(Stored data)
......

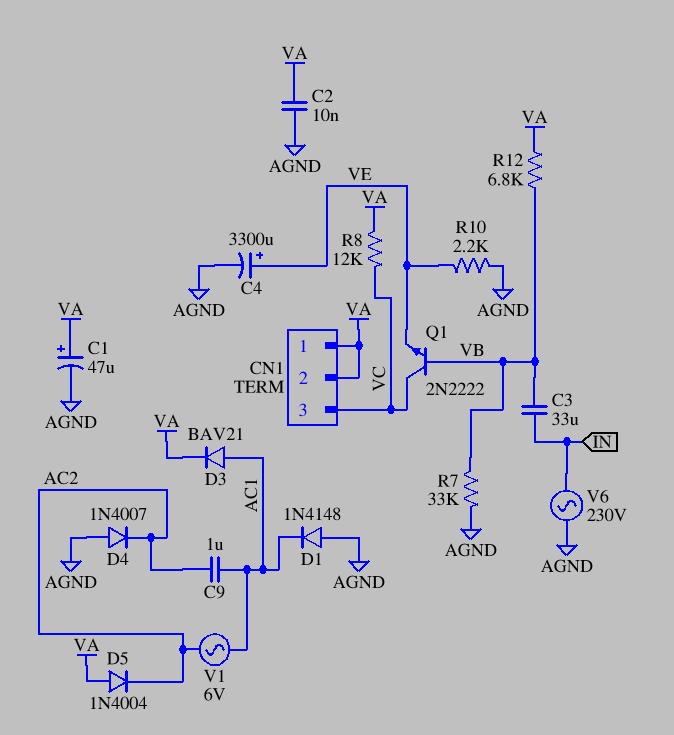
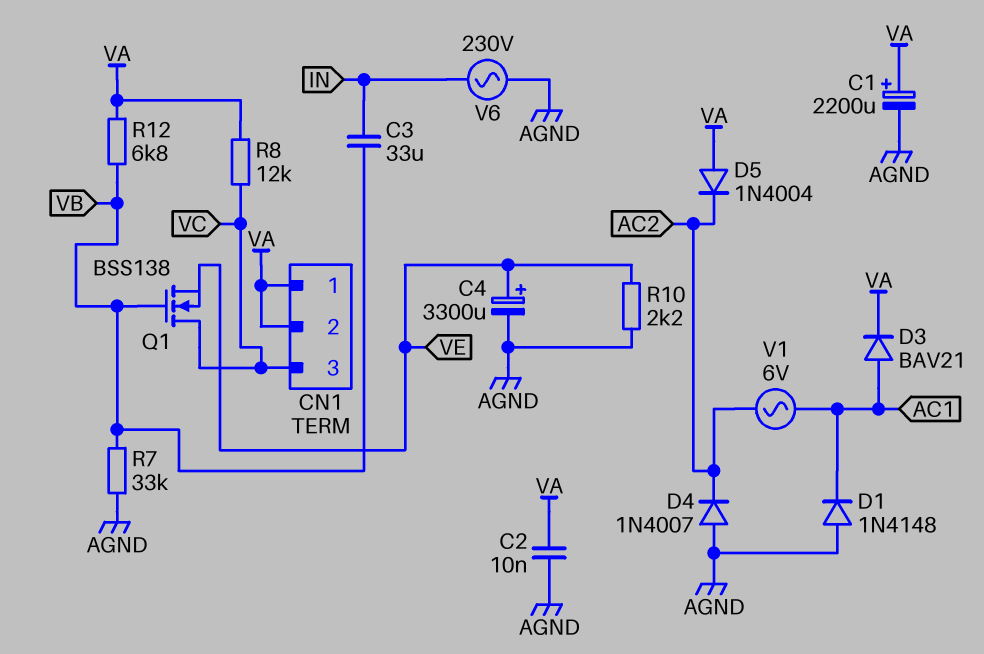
C1: 47uF (plus VA, minus AGND) -> 2200uF (plus VA, minus AGND)
C9: 1uF (AC1, AC2) -> none
Q1: NPN 2N2222 (B VB, C VC, E VE) -> NMOS BSS138 (G VB, D VC, S VE)

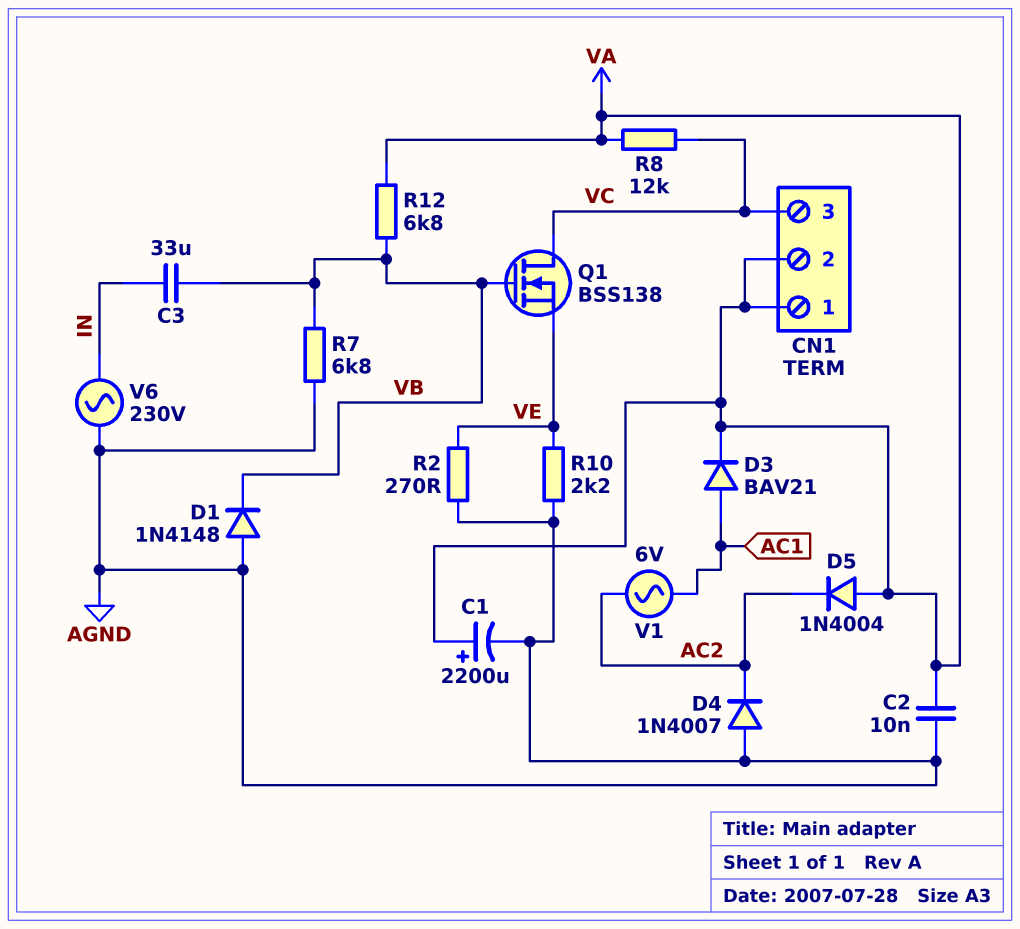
C4: 3300uF (plus VE, minus AGND) -> none
D1: diode 1N4148 (A AGND, K AC1) -> diode 1N4148 (A AGND, K VB)
R2: none -> 270 (AGND, VE)
R7: 33k (AGND, VB) -> 6.8k (AGND, VB)

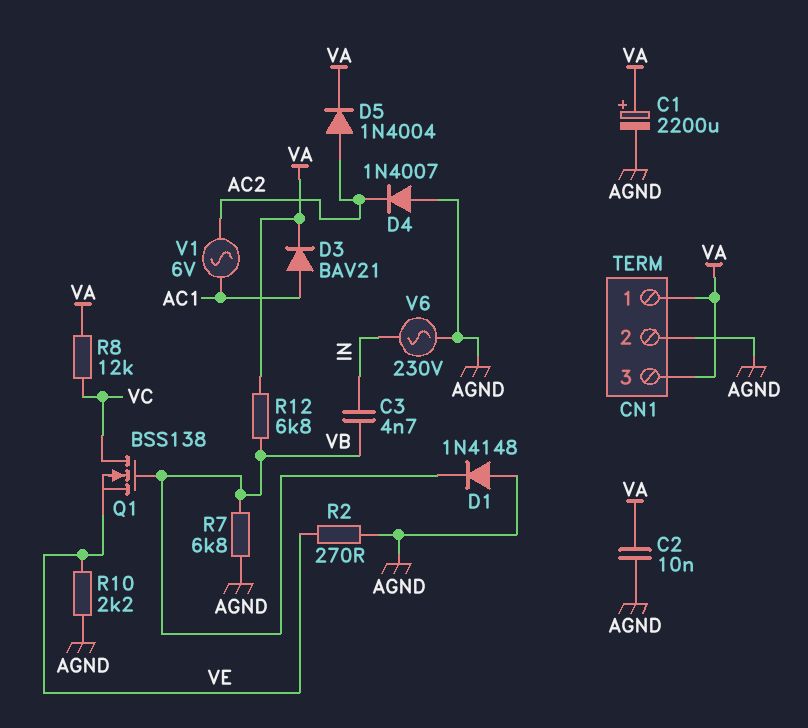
C3: 33uF (IN, VB) -> 4.7nF (IN, VB)
CN1 pin 2: VA -> AGND
CN1 pin 3: VC -> VA
D5: diode 1N4004 (A VA, K AC2) -> diode 1N4004 (A AC2, K VA)

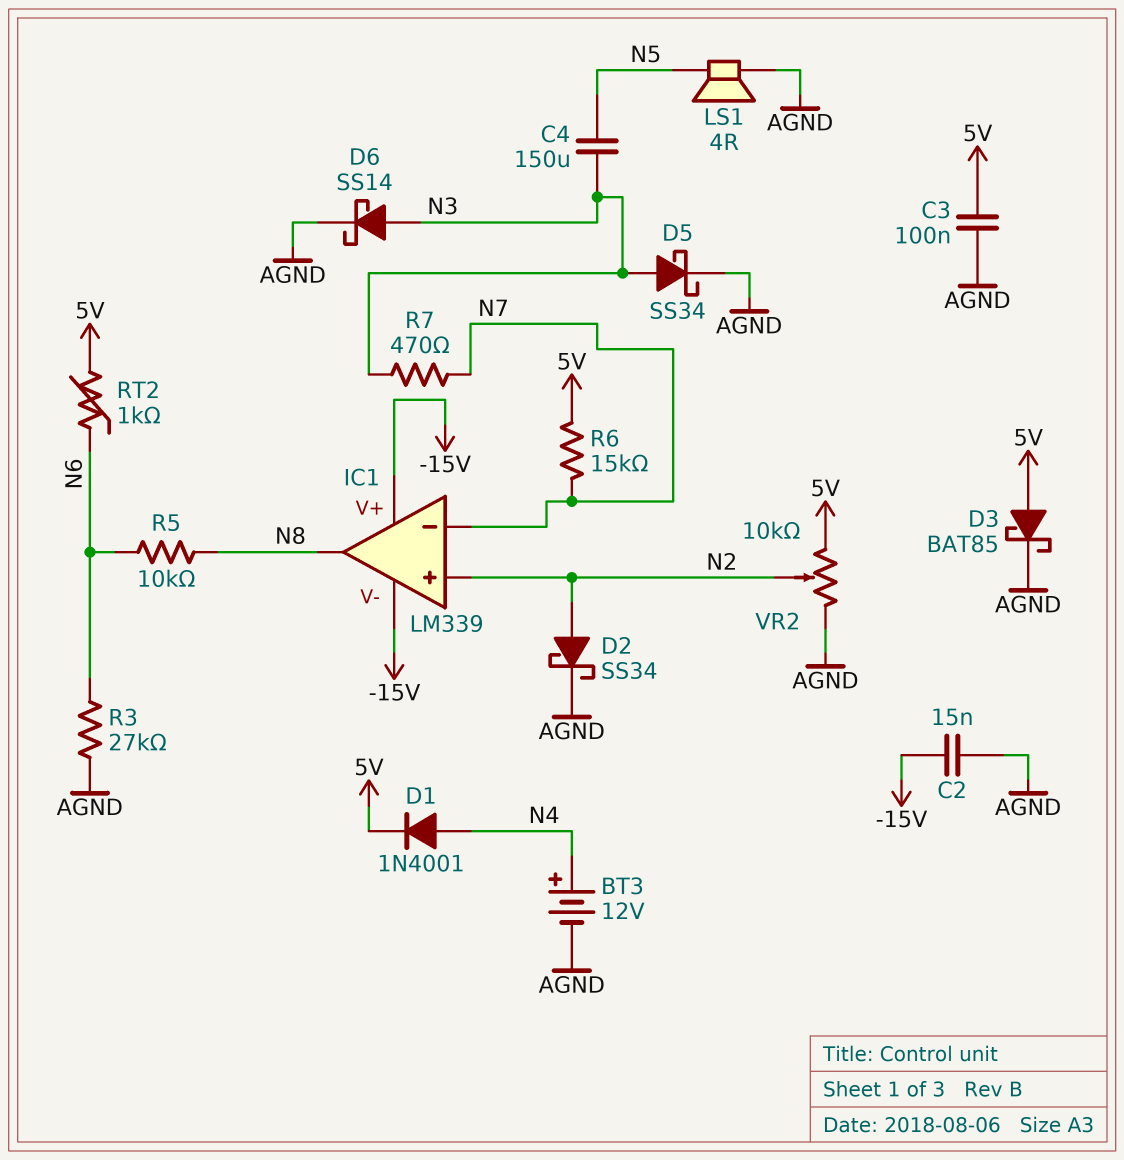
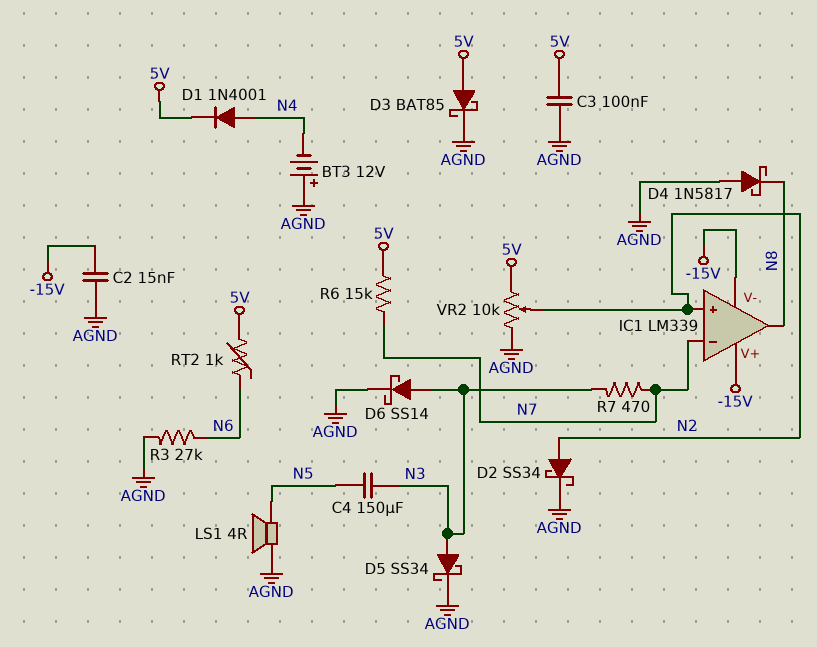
BT3: 12V (plus N4, minus AGND) -> 12V (plus AGND, minus N4)
D4: none -> schottky 1N5817 (A AGND, K N8)
R5: 10k (N6, N8) -> none

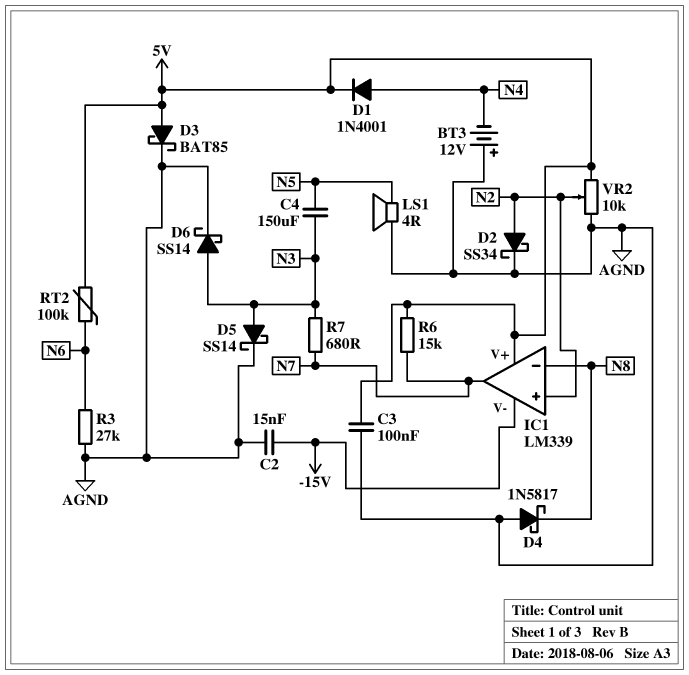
D5: schottky SS34 (A N3, K AGND) -> schottky SS14 (A N3, K AGND)
IC1 pin V+: -15V -> 5V
IC1 pin in-: N7 -> N8
IC1 pin out: N8 -> N7
R7: 470 (N3, N7) -> 680 (N3, N7)
RT2: 1k (5V, N6) -> 100k (5V, N6)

......

To do
From the line with "R5: 10k (N6, N8) -> none" to the final line of the entries above, reproduce each line exactly and nothing else; the pictures stay out.

Solution below
R5: 10k (N6, N8) -> none

D5: schottky SS34 (A N3, K AGND) -> schottky SS14 (A N3, K AGND)
IC1 pin V+: -15V -> 5V
IC1 pin in-: N7 -> N8
IC1 pin out: N8 -> N7
R7: 470 (N3, N7) -> 680 (N3, N7)
RT2: 1k (5V, N6) -> 100k (5V, N6)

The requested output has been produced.